> _Records contained in a dataset_:
============================================================
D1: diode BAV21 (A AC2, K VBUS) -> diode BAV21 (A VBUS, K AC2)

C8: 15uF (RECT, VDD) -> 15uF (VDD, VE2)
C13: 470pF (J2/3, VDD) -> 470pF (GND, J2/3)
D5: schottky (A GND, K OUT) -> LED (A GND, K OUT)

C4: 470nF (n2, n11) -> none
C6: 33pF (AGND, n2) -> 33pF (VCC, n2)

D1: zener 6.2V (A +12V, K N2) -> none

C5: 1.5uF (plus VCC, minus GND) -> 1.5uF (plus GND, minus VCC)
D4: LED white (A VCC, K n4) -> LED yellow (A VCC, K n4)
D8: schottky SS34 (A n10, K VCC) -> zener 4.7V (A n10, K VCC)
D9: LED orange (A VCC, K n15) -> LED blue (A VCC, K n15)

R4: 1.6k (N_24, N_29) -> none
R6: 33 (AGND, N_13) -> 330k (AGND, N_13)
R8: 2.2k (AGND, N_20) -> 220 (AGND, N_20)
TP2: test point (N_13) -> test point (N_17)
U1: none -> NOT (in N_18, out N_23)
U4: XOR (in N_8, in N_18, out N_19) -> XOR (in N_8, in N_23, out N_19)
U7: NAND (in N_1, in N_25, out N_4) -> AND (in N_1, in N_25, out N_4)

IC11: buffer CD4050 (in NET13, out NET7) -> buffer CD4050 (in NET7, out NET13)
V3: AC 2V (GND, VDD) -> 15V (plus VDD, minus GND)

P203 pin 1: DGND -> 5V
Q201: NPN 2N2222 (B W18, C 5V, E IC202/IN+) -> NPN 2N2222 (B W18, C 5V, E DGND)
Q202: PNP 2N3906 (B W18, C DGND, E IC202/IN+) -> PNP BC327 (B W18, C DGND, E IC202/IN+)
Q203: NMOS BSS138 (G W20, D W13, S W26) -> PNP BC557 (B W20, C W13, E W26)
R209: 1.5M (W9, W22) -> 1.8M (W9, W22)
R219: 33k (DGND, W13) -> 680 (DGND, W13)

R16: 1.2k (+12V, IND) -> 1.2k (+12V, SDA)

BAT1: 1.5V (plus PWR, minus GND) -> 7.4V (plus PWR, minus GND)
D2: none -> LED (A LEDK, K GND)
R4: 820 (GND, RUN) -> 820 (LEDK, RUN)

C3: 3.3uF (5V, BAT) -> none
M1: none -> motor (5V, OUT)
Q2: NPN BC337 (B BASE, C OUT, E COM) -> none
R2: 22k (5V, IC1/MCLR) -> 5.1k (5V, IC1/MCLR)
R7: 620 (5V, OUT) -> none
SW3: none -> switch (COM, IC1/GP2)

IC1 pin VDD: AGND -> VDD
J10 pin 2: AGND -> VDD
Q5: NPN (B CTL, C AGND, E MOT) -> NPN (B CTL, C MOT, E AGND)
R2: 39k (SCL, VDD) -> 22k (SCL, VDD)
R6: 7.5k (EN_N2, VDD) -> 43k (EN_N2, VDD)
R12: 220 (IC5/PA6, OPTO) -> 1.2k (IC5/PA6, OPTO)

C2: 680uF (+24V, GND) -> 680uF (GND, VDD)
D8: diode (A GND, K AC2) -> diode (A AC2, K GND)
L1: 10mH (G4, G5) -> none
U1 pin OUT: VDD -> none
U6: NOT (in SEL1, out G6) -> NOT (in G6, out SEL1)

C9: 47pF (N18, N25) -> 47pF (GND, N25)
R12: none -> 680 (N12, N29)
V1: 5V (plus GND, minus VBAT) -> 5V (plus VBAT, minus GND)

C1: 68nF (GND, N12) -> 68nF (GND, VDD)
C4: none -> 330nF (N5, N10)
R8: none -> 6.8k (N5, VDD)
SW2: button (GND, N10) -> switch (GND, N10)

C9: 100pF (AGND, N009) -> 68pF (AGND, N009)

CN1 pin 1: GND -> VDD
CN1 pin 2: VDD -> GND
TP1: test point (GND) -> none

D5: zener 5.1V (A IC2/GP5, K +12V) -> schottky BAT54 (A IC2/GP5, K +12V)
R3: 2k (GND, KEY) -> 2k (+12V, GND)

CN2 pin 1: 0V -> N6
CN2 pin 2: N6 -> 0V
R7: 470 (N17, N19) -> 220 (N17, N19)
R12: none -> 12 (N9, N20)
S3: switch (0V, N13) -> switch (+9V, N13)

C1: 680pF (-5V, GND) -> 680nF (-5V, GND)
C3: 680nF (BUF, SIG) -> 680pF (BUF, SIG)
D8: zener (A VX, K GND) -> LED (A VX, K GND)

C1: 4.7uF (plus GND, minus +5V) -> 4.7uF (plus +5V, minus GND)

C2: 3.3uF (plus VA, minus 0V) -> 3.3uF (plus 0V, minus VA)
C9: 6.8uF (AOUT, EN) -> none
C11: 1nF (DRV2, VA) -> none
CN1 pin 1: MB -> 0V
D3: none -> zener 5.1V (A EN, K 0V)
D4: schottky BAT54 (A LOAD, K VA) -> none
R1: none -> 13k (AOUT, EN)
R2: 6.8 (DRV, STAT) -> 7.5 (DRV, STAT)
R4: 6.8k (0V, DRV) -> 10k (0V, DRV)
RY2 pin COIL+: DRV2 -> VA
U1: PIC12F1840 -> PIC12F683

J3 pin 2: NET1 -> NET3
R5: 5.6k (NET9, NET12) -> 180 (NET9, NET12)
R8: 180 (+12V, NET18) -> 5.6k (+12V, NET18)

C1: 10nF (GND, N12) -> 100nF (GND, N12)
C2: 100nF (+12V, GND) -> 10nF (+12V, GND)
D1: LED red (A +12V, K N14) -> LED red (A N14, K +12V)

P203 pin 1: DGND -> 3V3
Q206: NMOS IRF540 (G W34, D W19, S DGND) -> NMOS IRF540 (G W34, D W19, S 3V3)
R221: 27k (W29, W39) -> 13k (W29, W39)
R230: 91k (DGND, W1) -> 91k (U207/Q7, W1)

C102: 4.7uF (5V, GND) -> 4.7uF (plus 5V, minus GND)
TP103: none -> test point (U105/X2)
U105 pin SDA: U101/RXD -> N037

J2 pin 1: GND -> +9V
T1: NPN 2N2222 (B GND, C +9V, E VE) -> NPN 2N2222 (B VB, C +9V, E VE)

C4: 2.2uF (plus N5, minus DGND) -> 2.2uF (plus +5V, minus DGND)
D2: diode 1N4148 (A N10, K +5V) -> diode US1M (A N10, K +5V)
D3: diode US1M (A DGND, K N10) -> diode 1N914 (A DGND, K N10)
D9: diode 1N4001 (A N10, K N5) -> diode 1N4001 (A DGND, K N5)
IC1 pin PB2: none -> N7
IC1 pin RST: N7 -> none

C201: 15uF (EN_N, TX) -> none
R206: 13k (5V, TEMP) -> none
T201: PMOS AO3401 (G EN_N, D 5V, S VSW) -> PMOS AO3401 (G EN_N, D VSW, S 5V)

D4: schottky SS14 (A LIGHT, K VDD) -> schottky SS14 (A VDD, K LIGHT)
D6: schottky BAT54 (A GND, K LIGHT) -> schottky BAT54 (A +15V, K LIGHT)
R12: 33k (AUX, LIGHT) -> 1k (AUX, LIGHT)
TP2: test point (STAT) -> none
============================================================
> _What you should do_:
From the data above, output only the lines between the line containing "V3: AC 2V (GND, VDD)" and the line containing "Q202: PNP 2N3906", inclusive, exactly as written.

> _Task result_:
V3: AC 2V (GND, VDD) -> 15V (plus VDD, minus GND)

P203 pin 1: DGND -> 5V
Q201: NPN 2N2222 (B W18, C 5V, E IC202/IN+) -> NPN 2N2222 (B W18, C 5V, E DGND)
Q202: PNP 2N3906 (B W18, C DGND, E IC202/IN+) -> PNP BC327 (B W18, C DGND, E IC202/IN+)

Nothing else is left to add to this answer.